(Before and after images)
☆ ☆ ☆ ☆ ☆ ☆ ☆

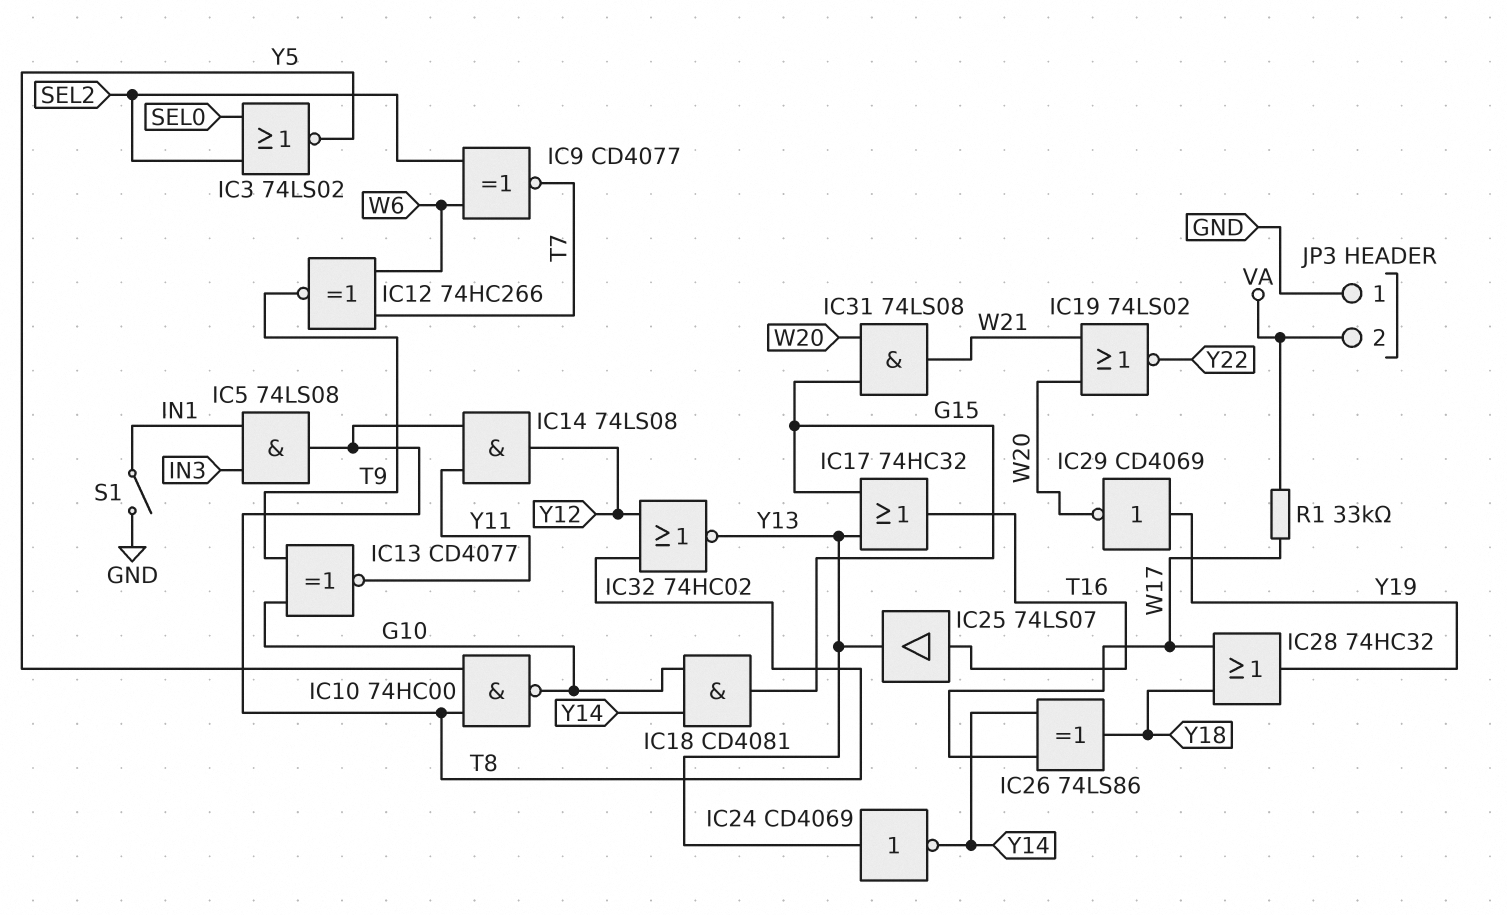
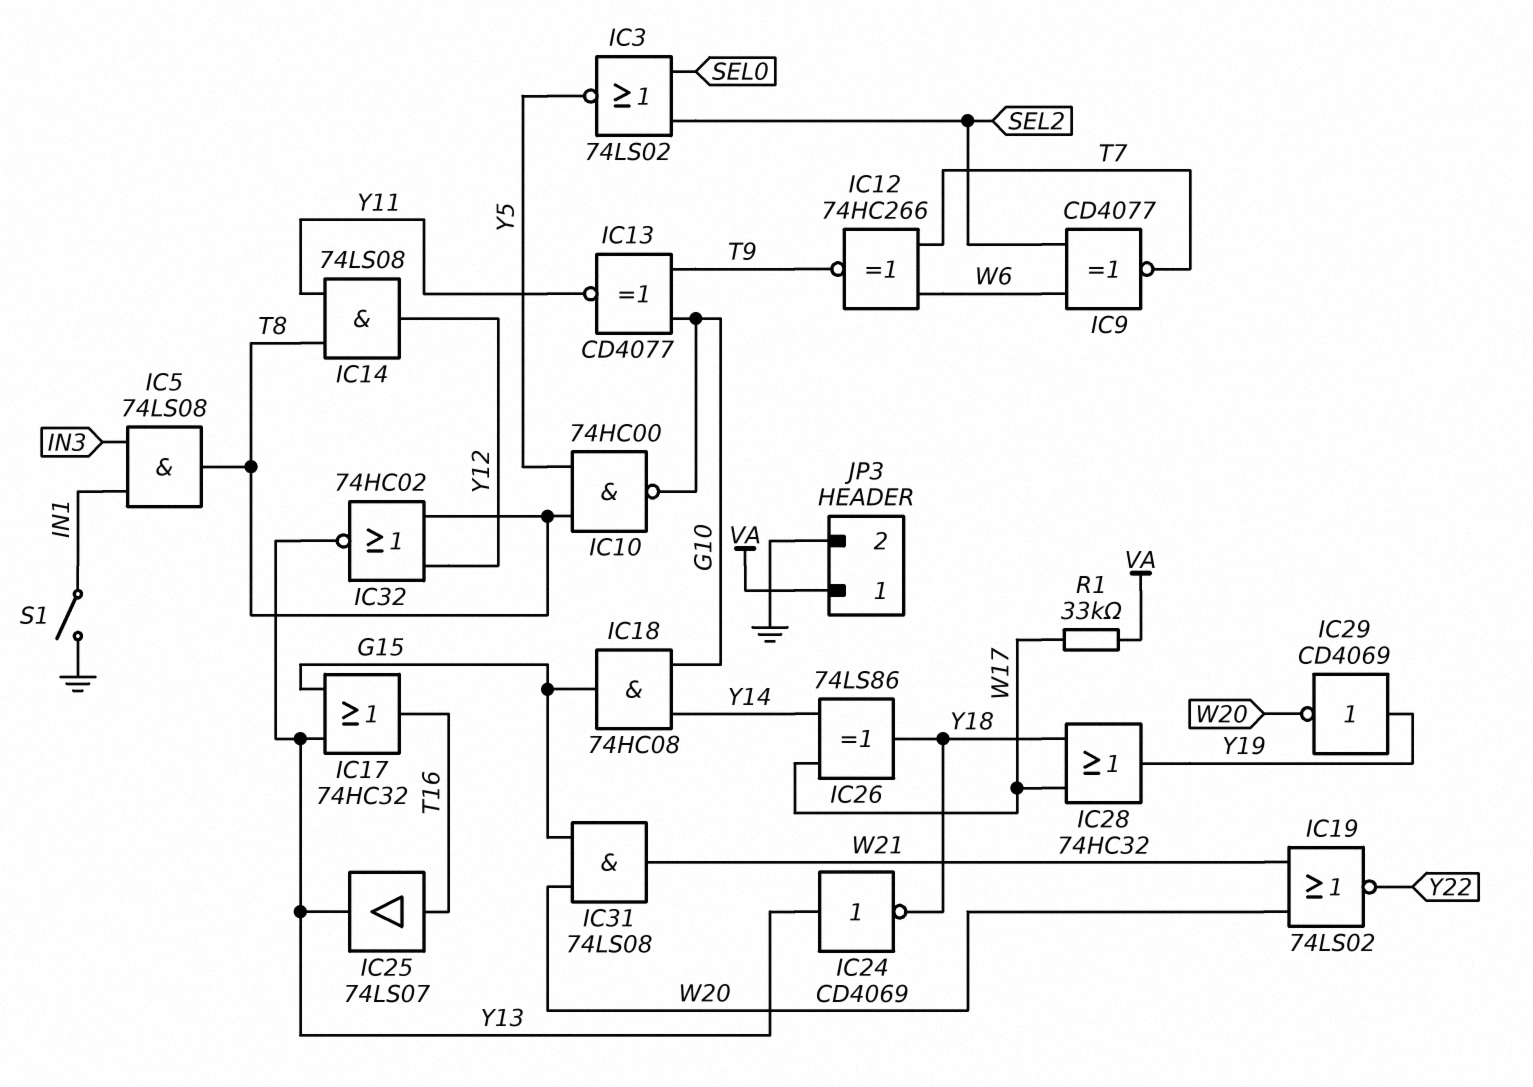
IC18: AND CD4081 (in G10, in Y14, out G15) -> AND 74HC08 (in G10, in Y14, out G15)
IC24: NOT CD4069 (in Y13, out Y14) -> NOT CD4069 (in Y13, out Y18)
JP3 pin 1: GND -> VA
JP3 pin 2: VA -> GND

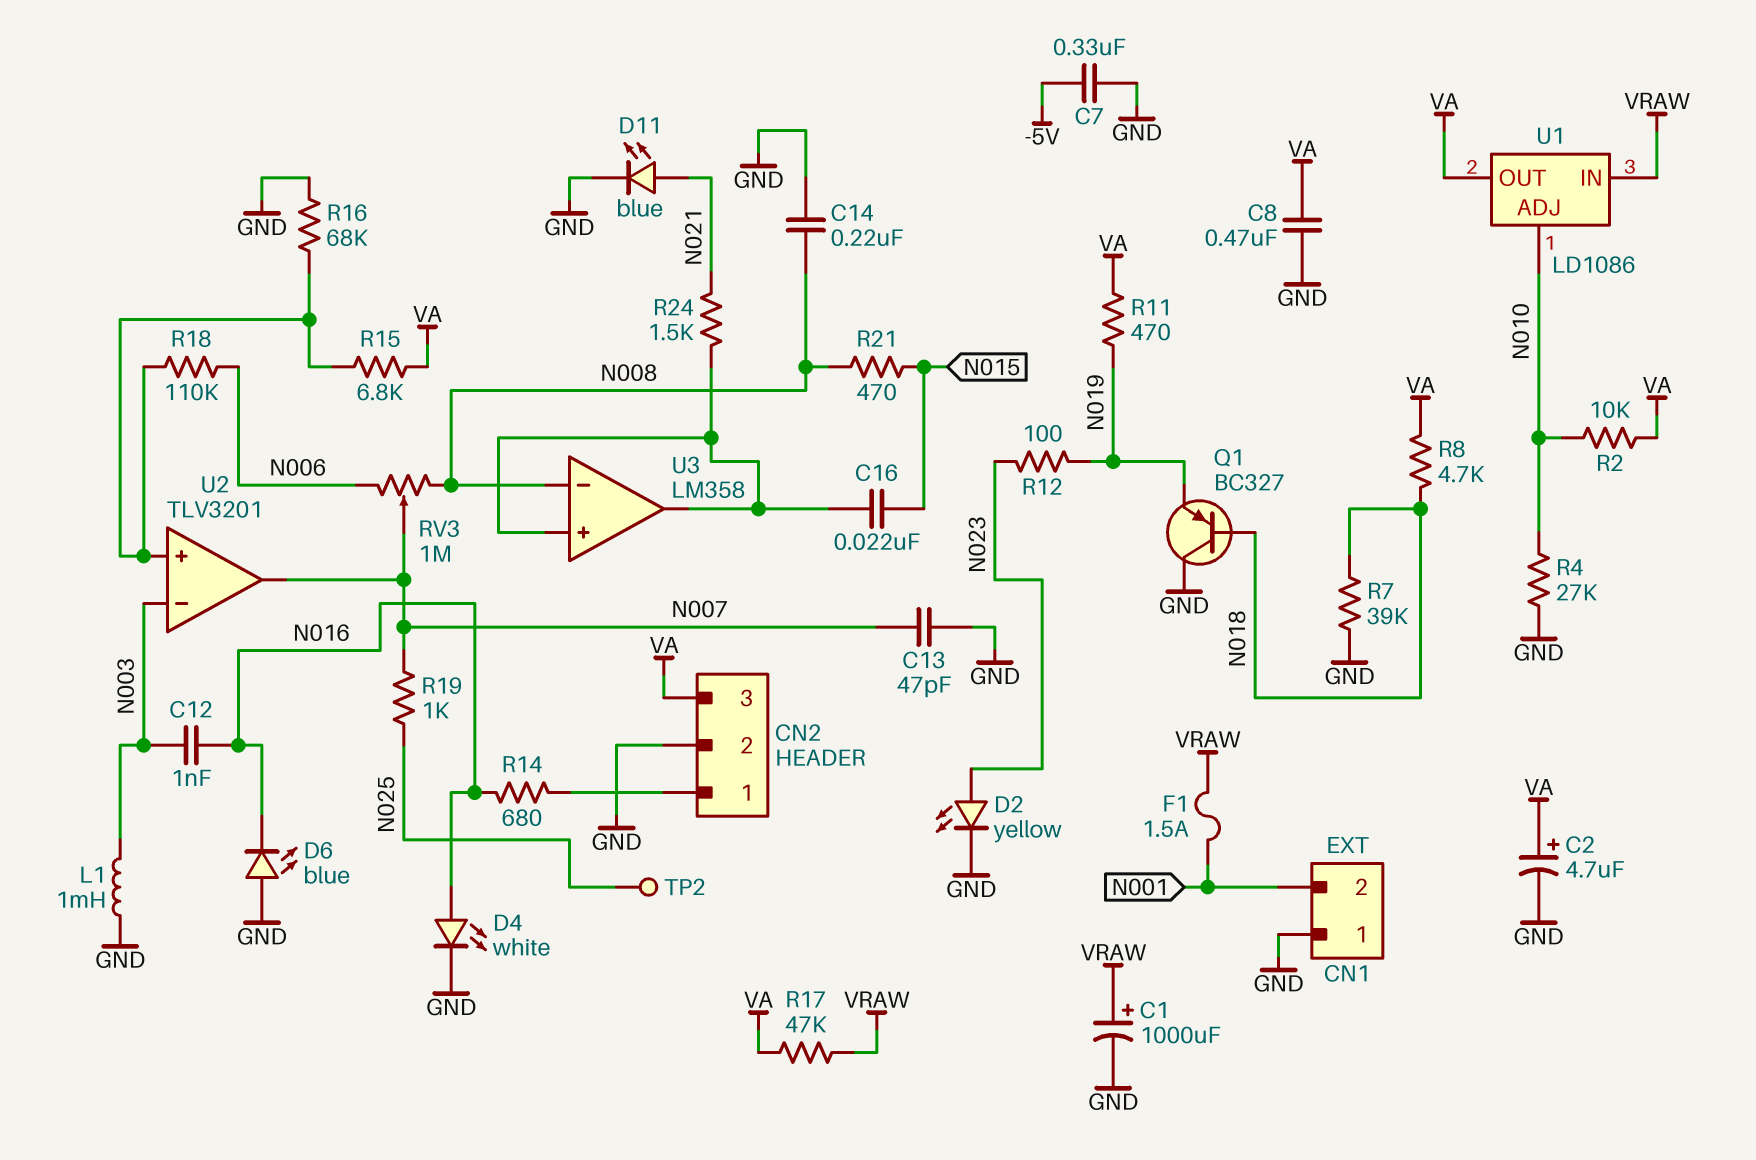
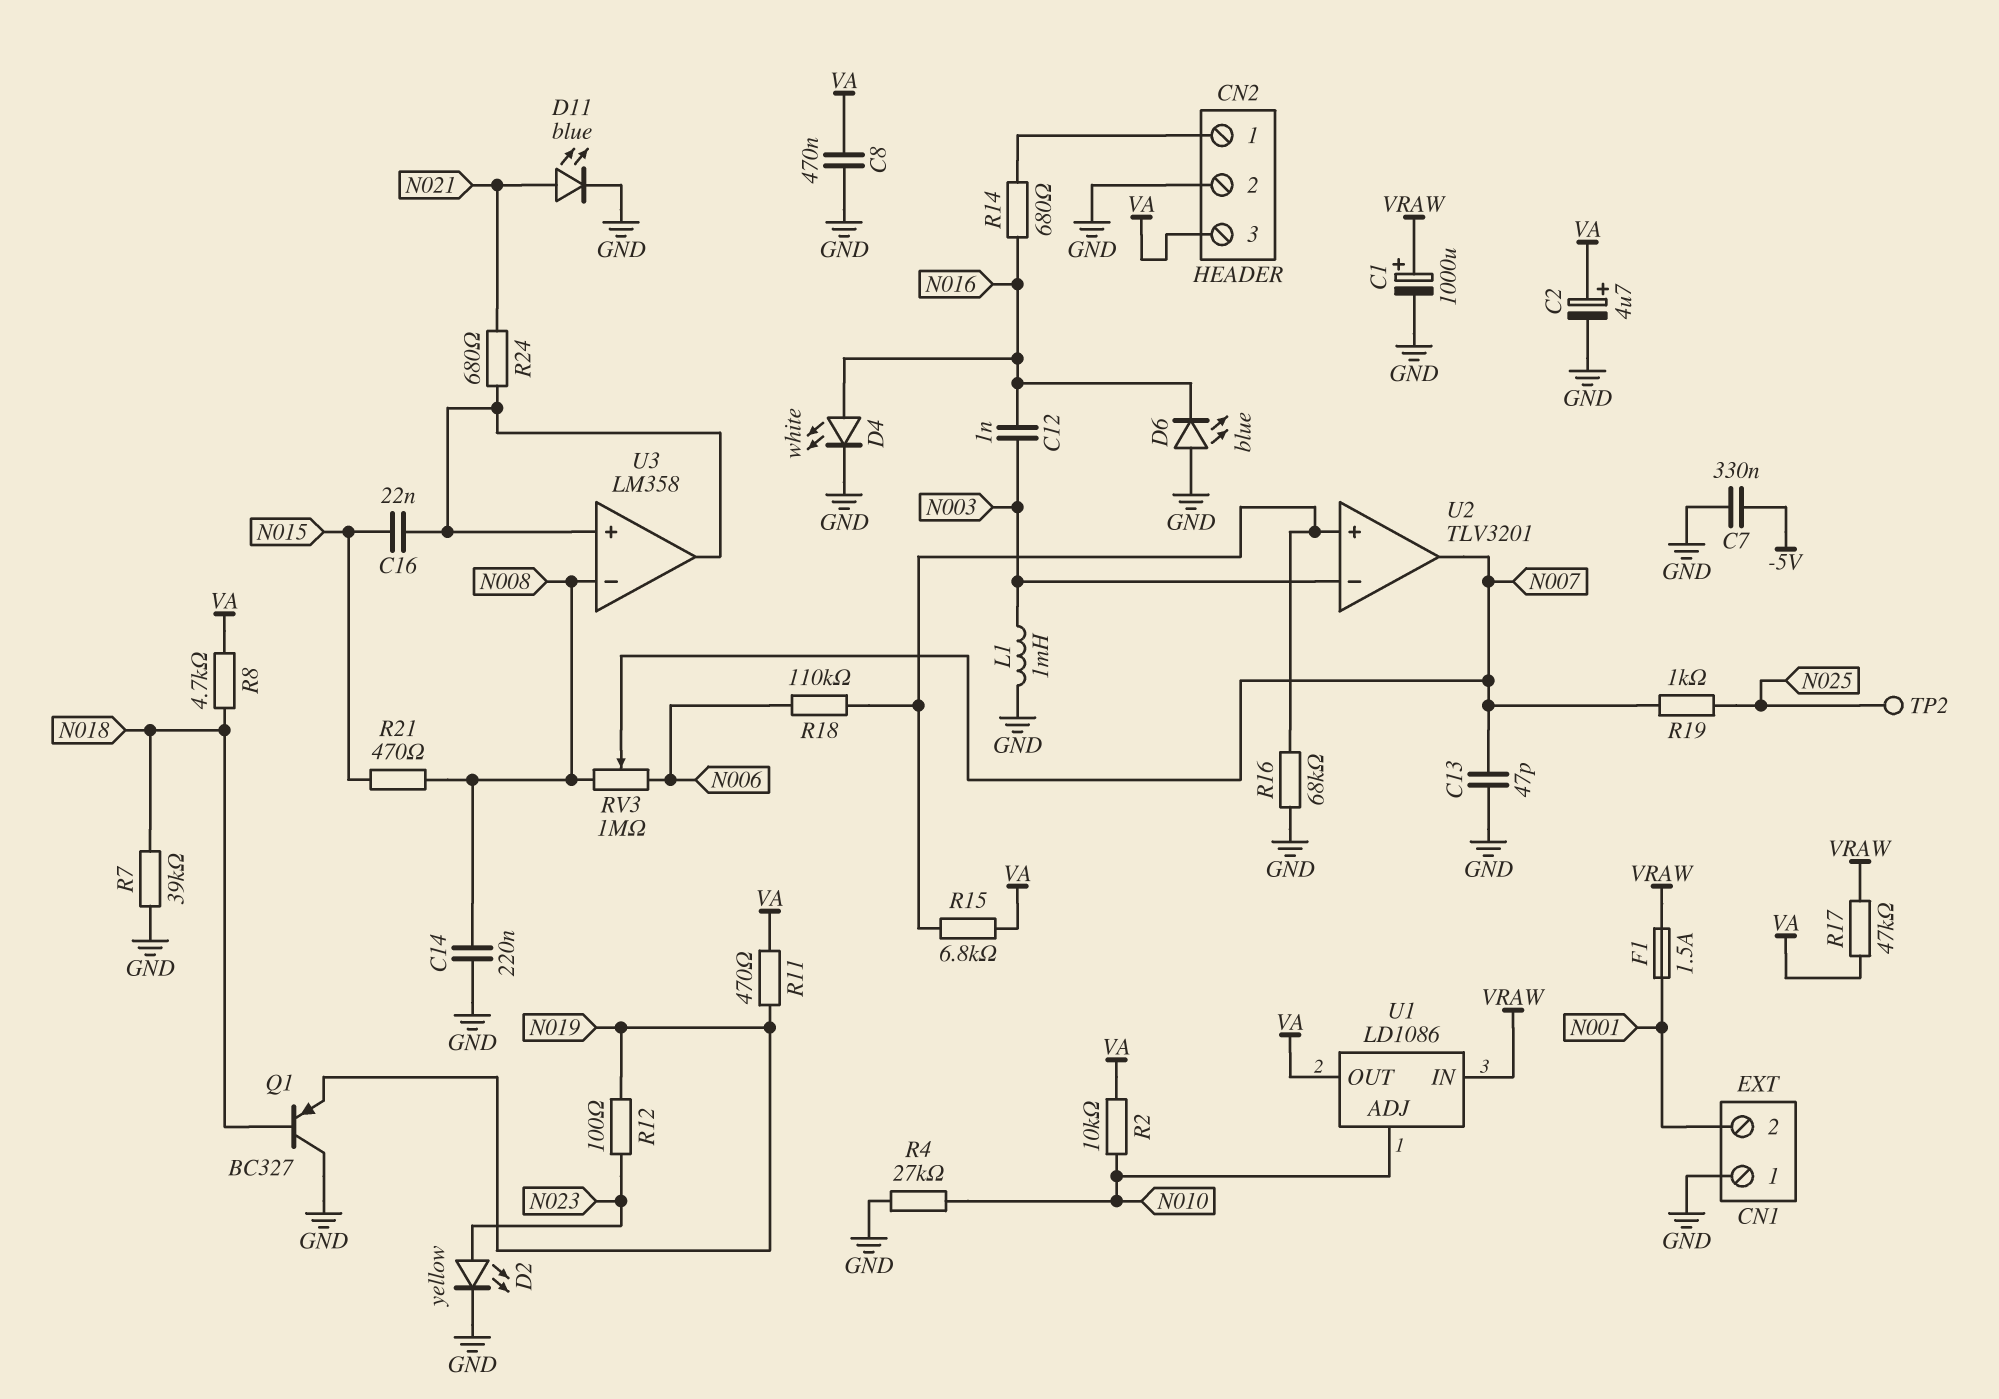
R24: 1.5k (N021, U3/in+) -> 680 (N021, U3/in+)

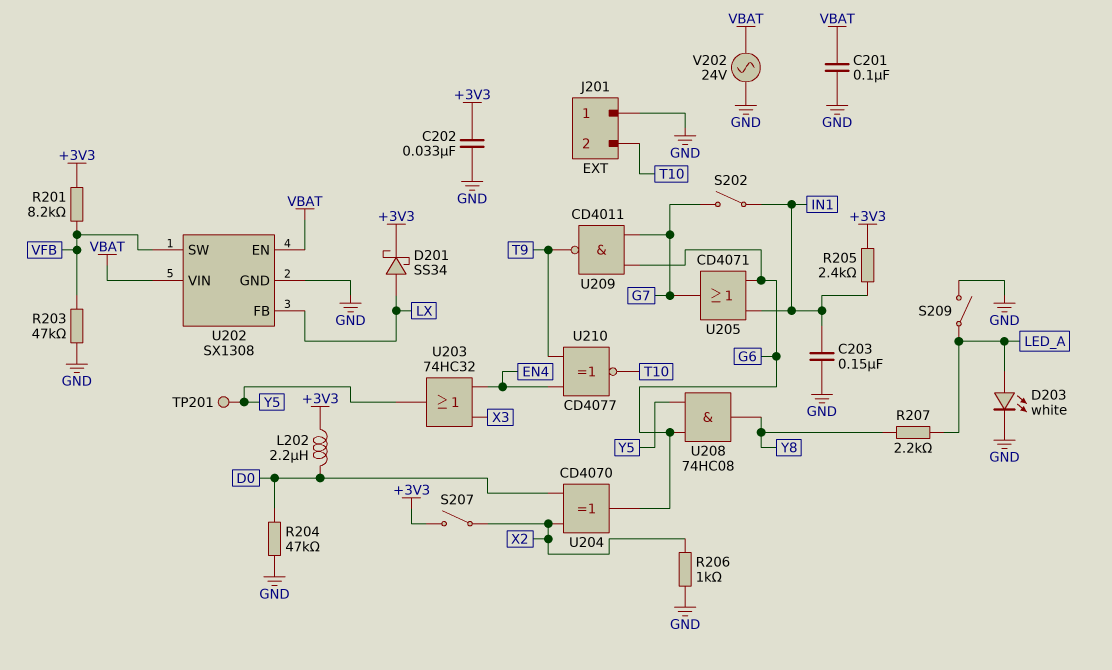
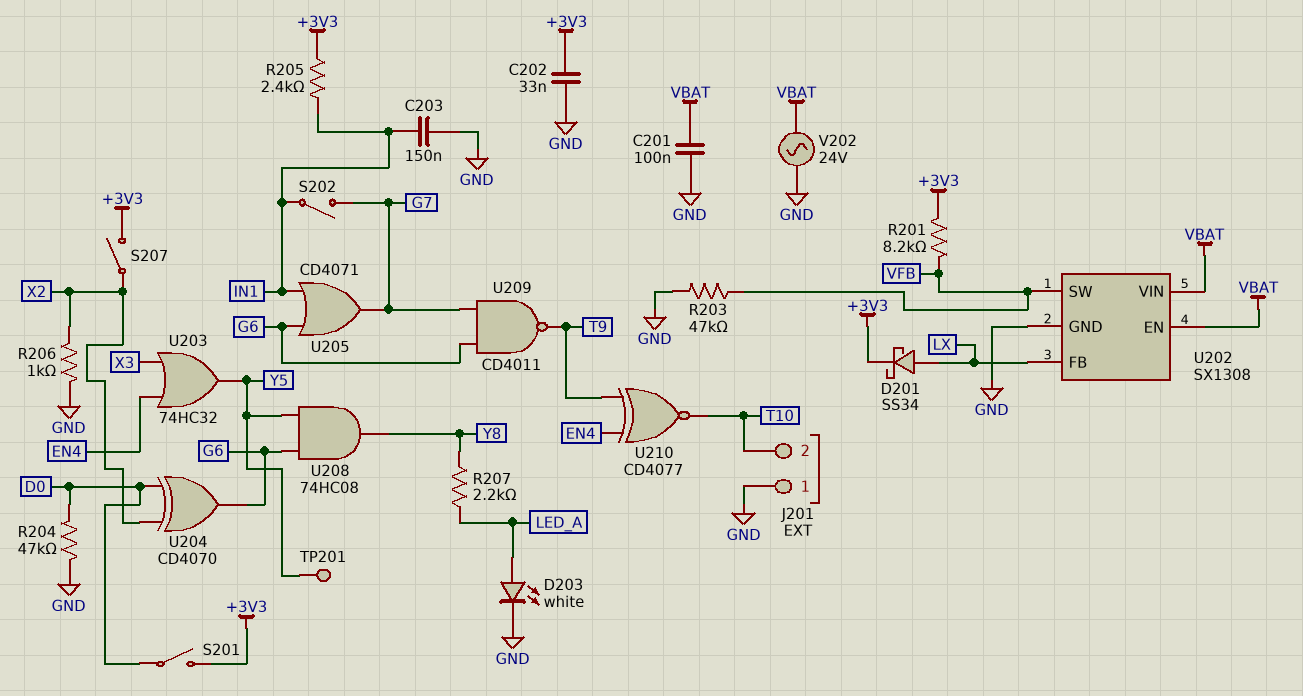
L202: 2.2uH (+3V3, D0) -> none
S201: none -> switch (+3V3, D0)
S209: switch (GND, LED_A) -> none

☆ ☆ ☆ ☆ ☆ ☆ ☆

**Problem details:** A single number is the whole answer: the number of lines in the entries that include "none".

**Answer to this exercise:** 3